§ Object state comparisons
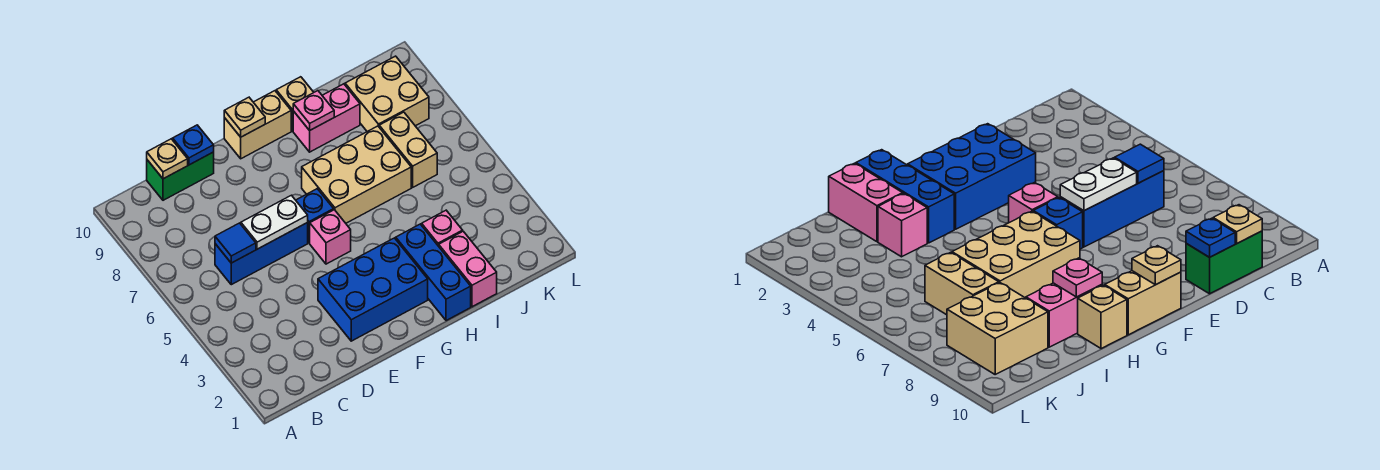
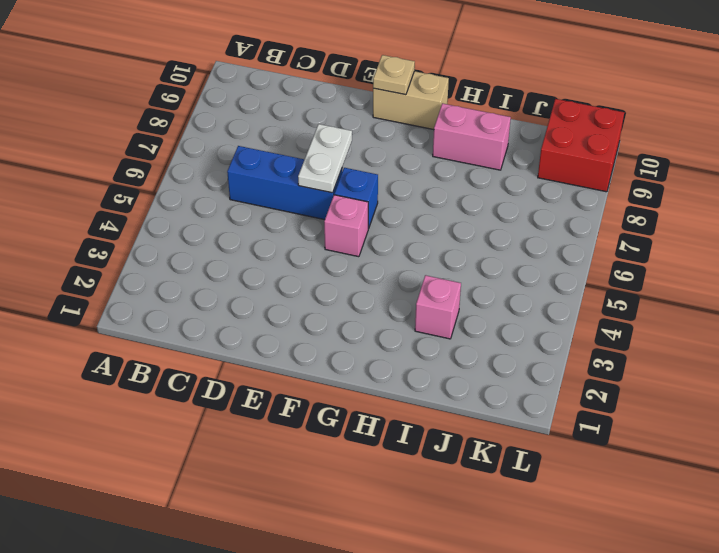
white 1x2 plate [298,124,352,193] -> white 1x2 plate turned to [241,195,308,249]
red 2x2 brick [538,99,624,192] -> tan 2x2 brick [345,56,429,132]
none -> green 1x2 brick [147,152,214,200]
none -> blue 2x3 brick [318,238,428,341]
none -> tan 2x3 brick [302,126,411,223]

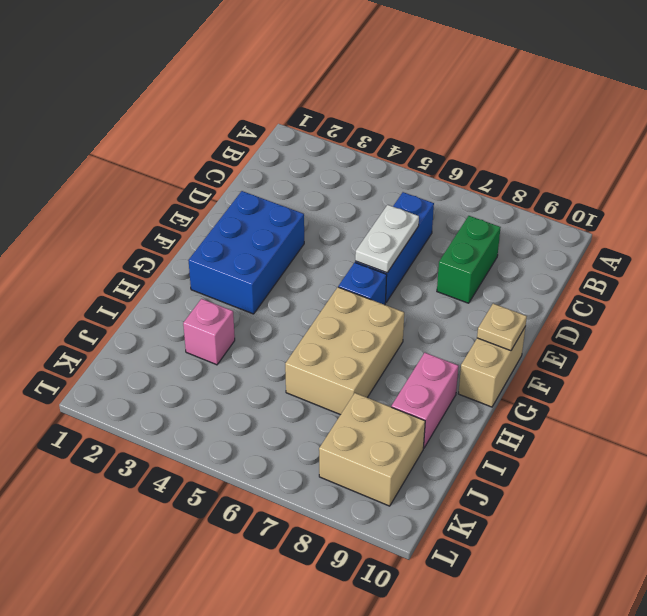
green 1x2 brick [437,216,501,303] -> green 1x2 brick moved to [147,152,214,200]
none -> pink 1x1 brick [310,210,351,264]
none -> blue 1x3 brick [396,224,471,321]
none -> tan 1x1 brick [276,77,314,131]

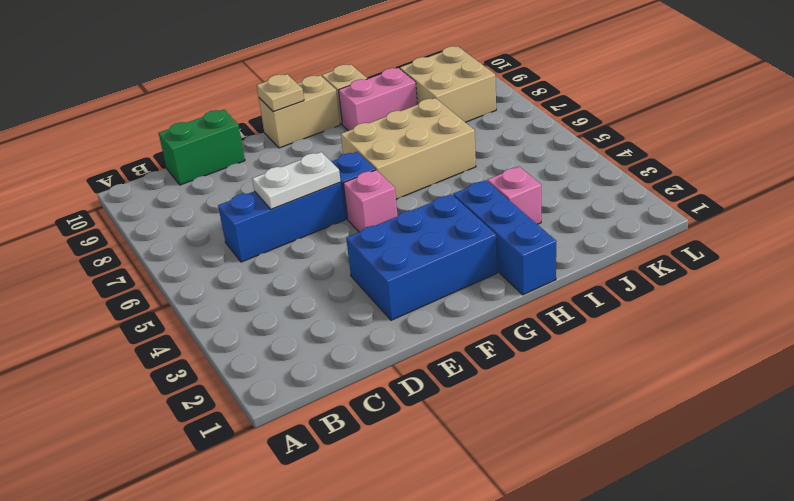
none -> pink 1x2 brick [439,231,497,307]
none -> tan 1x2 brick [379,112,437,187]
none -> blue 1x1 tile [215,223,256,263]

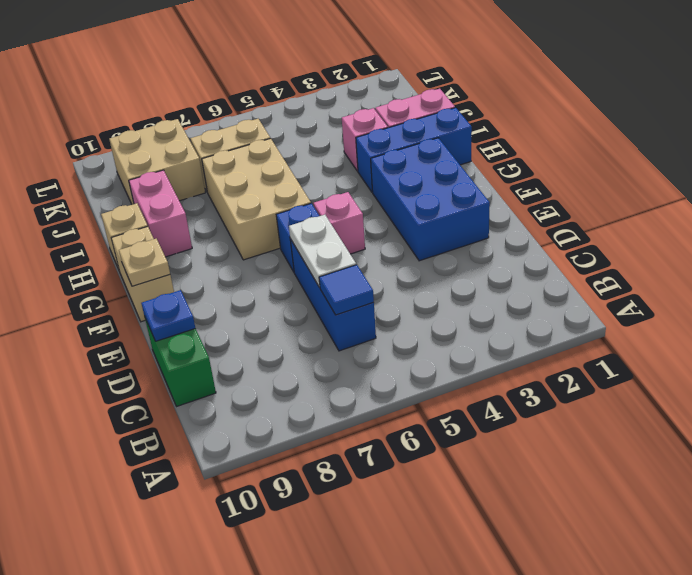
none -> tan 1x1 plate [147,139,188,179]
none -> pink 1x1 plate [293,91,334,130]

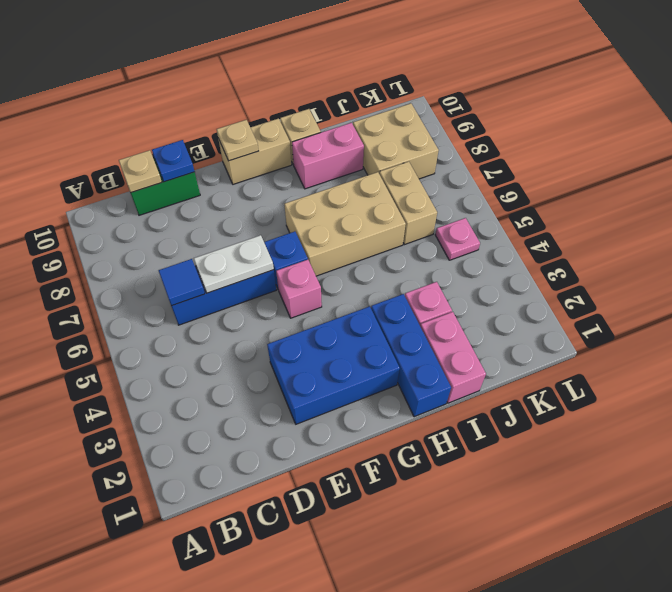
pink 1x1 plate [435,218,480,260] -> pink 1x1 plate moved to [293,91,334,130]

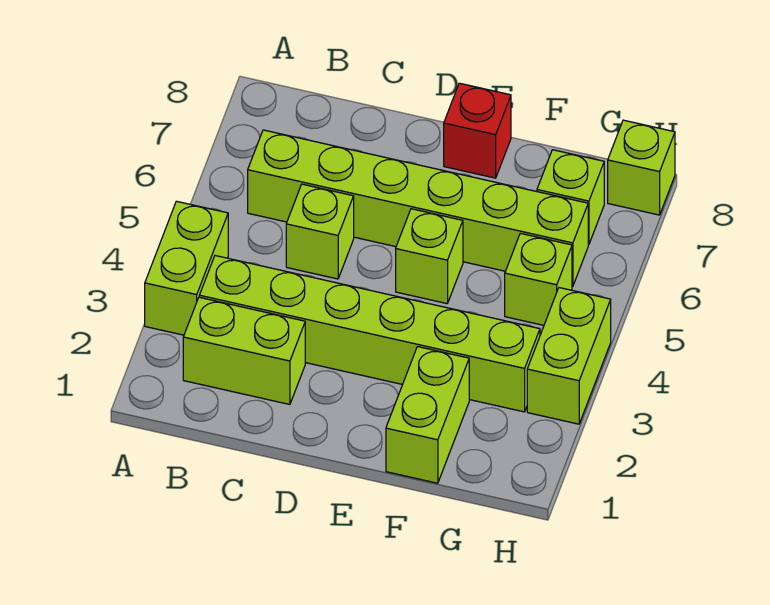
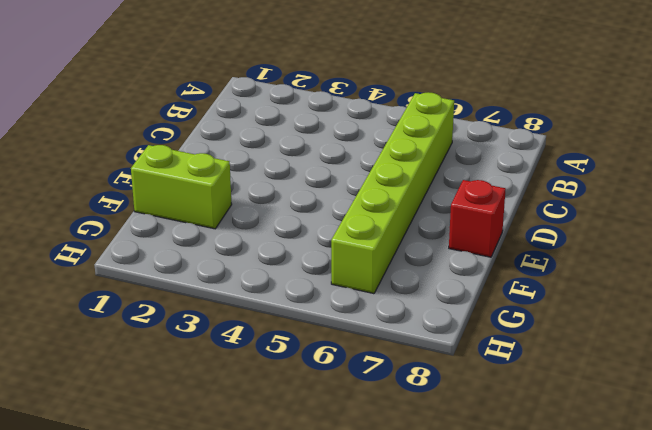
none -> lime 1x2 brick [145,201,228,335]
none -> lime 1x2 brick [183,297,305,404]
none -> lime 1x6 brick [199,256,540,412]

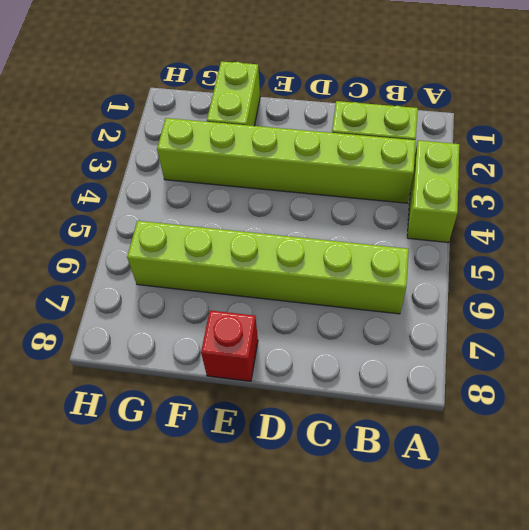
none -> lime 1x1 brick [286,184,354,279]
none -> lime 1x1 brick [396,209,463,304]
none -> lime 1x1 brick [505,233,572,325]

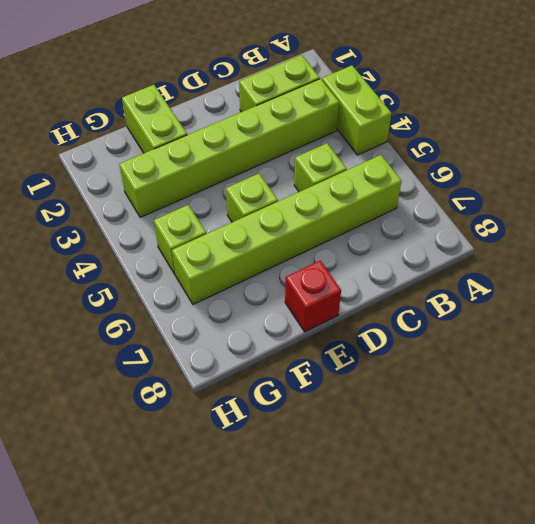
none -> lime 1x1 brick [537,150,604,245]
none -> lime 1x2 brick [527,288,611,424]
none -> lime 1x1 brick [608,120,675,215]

§ AIM OF THE EXERCISE
Each line from the one containing "none -> tan 2x3 brick [302,126,411,223]" through the last line of the entries above is to be extracted exactly. Pictures are not part of the copy.

§ OUTPUT
none -> tan 2x3 brick [302,126,411,223]

green 1x2 brick [437,216,501,303] -> green 1x2 brick moved to [147,152,214,200]
none -> pink 1x1 brick [310,210,351,264]
none -> blue 1x3 brick [396,224,471,321]
none -> tan 1x1 brick [276,77,314,131]

none -> pink 1x2 brick [439,231,497,307]
none -> tan 1x2 brick [379,112,437,187]
none -> blue 1x1 tile [215,223,256,263]

none -> tan 1x1 plate [147,139,188,179]
none -> pink 1x1 plate [293,91,334,130]

pink 1x1 plate [435,218,480,260] -> pink 1x1 plate moved to [293,91,334,130]

none -> lime 1x2 brick [145,201,228,335]
none -> lime 1x2 brick [183,297,305,404]
none -> lime 1x6 brick [199,256,540,412]

none -> lime 1x1 brick [286,184,354,279]
none -> lime 1x1 brick [396,209,463,304]
none -> lime 1x1 brick [505,233,572,325]

none -> lime 1x1 brick [537,150,604,245]
none -> lime 1x2 brick [527,288,611,424]
none -> lime 1x1 brick [608,120,675,215]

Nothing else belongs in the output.